TASK DIRECTIONS :: Whatever appears in the listing, return all of it exactly.

COLLECTED DATA ::
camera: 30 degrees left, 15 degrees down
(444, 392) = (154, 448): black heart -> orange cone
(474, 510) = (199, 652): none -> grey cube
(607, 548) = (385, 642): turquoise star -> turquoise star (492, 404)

WRITTEN ANSWER ::
camera: 30 degrees left, 15 degrees down
(444, 392) = (154, 448): black heart -> orange cone
(474, 510) = (199, 652): none -> grey cube
(607, 548) = (385, 642): turquoise star -> turquoise star (492, 404)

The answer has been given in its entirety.